[Input data — start]

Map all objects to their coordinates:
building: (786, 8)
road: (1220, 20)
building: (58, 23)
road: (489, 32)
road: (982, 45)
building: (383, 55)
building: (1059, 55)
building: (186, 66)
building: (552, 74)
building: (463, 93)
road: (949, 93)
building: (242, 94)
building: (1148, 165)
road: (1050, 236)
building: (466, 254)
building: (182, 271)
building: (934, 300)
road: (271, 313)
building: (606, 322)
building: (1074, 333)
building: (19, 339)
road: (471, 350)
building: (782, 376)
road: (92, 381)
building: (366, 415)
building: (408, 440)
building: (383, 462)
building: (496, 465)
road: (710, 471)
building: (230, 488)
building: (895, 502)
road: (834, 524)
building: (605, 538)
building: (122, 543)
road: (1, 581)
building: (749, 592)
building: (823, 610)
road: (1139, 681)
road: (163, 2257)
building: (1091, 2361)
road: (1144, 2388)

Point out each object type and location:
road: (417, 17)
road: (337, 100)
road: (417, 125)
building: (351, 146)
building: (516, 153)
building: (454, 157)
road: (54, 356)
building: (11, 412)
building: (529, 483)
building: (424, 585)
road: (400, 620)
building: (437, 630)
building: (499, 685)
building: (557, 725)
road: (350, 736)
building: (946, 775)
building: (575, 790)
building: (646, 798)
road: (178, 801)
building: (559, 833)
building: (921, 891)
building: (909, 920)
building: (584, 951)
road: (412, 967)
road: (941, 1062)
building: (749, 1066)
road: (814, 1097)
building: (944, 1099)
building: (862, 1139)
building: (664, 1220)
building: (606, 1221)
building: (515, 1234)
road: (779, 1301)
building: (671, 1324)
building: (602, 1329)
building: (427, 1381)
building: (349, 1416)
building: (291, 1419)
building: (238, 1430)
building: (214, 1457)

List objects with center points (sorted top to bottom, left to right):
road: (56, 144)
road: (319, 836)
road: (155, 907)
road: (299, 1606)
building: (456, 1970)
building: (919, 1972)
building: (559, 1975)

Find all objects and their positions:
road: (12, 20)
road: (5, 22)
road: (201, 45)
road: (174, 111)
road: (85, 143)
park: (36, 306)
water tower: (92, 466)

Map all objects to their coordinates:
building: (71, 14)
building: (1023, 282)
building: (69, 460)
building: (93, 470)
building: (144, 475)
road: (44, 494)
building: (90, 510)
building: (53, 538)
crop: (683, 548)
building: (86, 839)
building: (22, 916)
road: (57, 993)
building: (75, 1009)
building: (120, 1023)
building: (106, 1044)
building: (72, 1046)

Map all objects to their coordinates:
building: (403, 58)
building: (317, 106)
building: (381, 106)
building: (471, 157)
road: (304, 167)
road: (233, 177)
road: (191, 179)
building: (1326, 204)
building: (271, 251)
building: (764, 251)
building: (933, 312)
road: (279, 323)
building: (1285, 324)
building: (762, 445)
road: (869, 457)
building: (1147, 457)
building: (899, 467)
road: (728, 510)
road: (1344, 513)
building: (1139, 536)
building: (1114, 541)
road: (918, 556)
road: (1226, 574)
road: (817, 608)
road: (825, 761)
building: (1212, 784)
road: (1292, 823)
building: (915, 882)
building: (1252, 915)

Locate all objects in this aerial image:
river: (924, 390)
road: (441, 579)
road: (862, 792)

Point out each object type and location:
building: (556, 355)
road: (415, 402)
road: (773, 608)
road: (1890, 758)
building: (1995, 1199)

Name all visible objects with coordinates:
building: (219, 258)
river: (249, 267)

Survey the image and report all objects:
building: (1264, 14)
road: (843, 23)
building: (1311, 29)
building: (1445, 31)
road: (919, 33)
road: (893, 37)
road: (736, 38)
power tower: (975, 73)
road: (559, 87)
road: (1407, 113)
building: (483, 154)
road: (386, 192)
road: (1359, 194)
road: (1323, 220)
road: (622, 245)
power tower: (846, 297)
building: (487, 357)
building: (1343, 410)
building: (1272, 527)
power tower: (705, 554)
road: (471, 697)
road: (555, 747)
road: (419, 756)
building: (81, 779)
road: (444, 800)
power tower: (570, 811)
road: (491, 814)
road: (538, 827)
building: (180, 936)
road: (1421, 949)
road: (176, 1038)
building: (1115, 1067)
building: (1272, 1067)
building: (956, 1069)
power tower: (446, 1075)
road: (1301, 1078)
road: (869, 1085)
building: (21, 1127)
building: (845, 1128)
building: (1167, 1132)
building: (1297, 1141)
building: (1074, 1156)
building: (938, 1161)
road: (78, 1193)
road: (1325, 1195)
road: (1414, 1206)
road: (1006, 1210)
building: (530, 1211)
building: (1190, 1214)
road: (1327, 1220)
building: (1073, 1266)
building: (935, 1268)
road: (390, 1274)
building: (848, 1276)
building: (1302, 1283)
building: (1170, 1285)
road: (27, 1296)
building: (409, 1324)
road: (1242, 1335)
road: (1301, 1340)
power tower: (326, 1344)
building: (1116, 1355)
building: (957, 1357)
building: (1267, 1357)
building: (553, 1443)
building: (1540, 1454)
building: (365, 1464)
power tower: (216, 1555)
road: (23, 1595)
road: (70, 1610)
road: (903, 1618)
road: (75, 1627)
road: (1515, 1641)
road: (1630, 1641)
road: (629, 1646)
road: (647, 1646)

[Input data — finish]

[Aim of the exercise]: Your answer must be a copy of every line in the data above that holds the string "tower".

[Task output]:
water tower: (92, 466)
power tower: (975, 73)
power tower: (846, 297)
power tower: (705, 554)
power tower: (570, 811)
power tower: (446, 1075)
power tower: (326, 1344)
power tower: (216, 1555)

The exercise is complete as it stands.